[Object state comparisons]
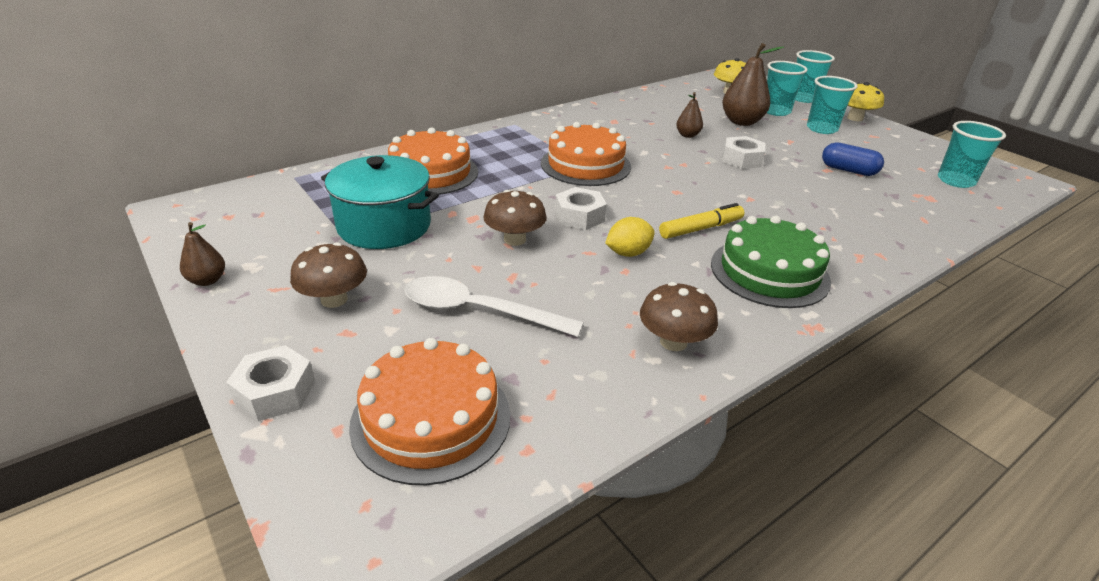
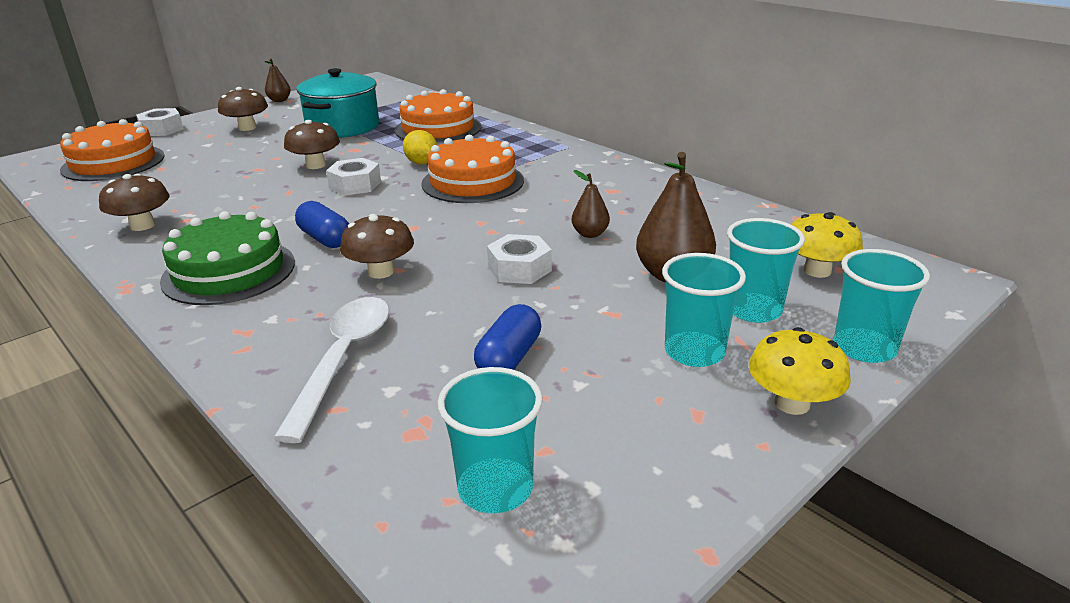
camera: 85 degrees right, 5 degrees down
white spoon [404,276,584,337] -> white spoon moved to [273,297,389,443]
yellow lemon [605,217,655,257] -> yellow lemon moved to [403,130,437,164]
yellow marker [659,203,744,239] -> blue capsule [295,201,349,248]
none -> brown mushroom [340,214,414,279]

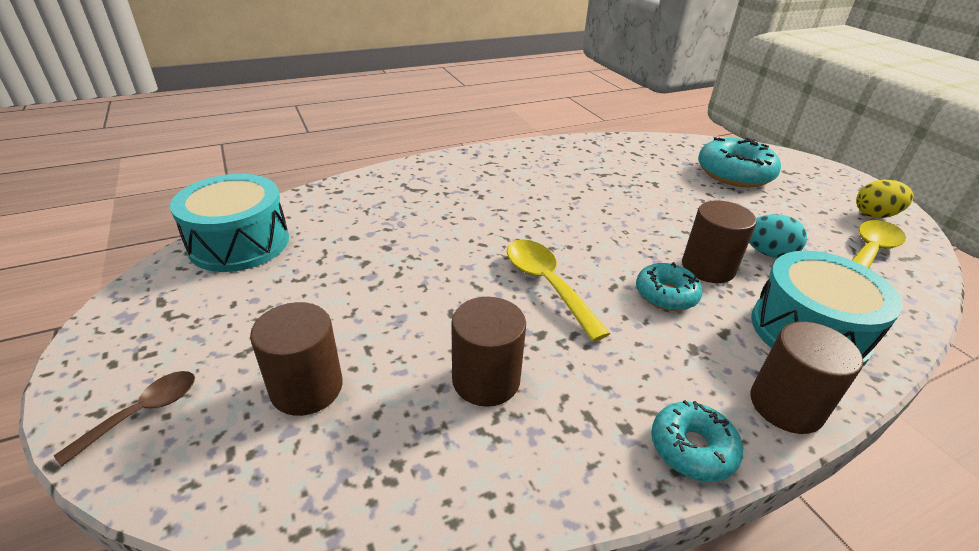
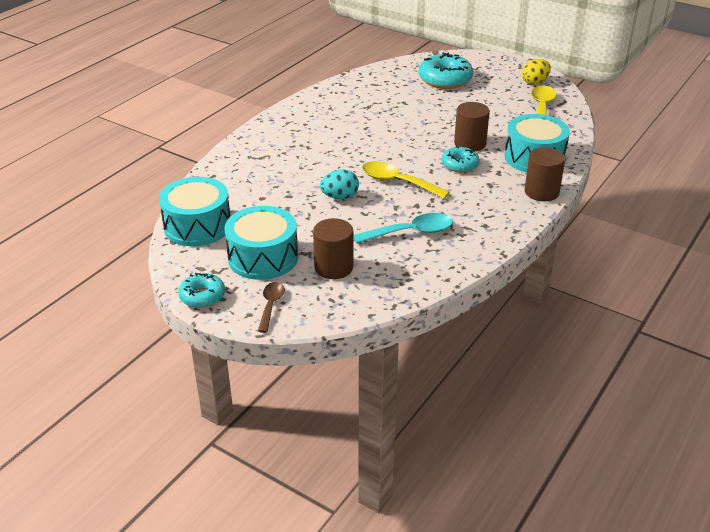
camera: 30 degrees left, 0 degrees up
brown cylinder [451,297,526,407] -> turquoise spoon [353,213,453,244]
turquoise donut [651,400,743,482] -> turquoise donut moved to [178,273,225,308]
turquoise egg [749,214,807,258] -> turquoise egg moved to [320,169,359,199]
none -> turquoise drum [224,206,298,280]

• _Brief_:
How many of the lines above include the string "camera"? Reply with the number by itself.

• _The completed task_:
2